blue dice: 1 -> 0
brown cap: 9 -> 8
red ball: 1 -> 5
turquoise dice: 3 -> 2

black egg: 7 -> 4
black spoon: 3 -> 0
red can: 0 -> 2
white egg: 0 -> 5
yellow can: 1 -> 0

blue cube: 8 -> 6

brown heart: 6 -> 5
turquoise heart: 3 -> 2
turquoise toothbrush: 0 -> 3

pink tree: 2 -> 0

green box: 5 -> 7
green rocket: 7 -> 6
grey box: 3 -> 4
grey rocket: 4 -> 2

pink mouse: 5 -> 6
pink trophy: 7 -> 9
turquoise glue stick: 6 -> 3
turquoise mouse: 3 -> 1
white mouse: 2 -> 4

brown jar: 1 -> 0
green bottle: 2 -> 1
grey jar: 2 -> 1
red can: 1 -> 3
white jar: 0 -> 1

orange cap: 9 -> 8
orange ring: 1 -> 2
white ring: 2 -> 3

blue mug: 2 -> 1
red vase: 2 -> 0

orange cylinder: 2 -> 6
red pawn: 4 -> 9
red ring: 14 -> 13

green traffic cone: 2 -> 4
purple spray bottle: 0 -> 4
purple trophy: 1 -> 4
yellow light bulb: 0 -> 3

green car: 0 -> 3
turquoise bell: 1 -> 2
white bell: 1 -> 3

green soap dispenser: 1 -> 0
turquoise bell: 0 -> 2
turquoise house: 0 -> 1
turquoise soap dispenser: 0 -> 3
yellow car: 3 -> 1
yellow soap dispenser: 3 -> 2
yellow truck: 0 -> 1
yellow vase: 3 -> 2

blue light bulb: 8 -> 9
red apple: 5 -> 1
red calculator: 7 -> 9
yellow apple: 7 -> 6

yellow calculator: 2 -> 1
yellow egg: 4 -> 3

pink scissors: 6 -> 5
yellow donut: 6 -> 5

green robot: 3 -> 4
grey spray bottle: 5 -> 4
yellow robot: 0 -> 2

-----

* _What the exercise asks_
Print the listing exactly. Every line must match.

* _Task response_
blue dice: 1 -> 0
brown cap: 9 -> 8
red ball: 1 -> 5
turquoise dice: 3 -> 2

black egg: 7 -> 4
black spoon: 3 -> 0
red can: 0 -> 2
white egg: 0 -> 5
yellow can: 1 -> 0

blue cube: 8 -> 6

brown heart: 6 -> 5
turquoise heart: 3 -> 2
turquoise toothbrush: 0 -> 3

pink tree: 2 -> 0

green box: 5 -> 7
green rocket: 7 -> 6
grey box: 3 -> 4
grey rocket: 4 -> 2

pink mouse: 5 -> 6
pink trophy: 7 -> 9
turquoise glue stick: 6 -> 3
turquoise mouse: 3 -> 1
white mouse: 2 -> 4

brown jar: 1 -> 0
green bottle: 2 -> 1
grey jar: 2 -> 1
red can: 1 -> 3
white jar: 0 -> 1

orange cap: 9 -> 8
orange ring: 1 -> 2
white ring: 2 -> 3

blue mug: 2 -> 1
red vase: 2 -> 0

orange cylinder: 2 -> 6
red pawn: 4 -> 9
red ring: 14 -> 13

green traffic cone: 2 -> 4
purple spray bottle: 0 -> 4
purple trophy: 1 -> 4
yellow light bulb: 0 -> 3

green car: 0 -> 3
turquoise bell: 1 -> 2
white bell: 1 -> 3

green soap dispenser: 1 -> 0
turquoise bell: 0 -> 2
turquoise house: 0 -> 1
turquoise soap dispenser: 0 -> 3
yellow car: 3 -> 1
yellow soap dispenser: 3 -> 2
yellow truck: 0 -> 1
yellow vase: 3 -> 2

blue light bulb: 8 -> 9
red apple: 5 -> 1
red calculator: 7 -> 9
yellow apple: 7 -> 6

yellow calculator: 2 -> 1
yellow egg: 4 -> 3

pink scissors: 6 -> 5
yellow donut: 6 -> 5

green robot: 3 -> 4
grey spray bottle: 5 -> 4
yellow robot: 0 -> 2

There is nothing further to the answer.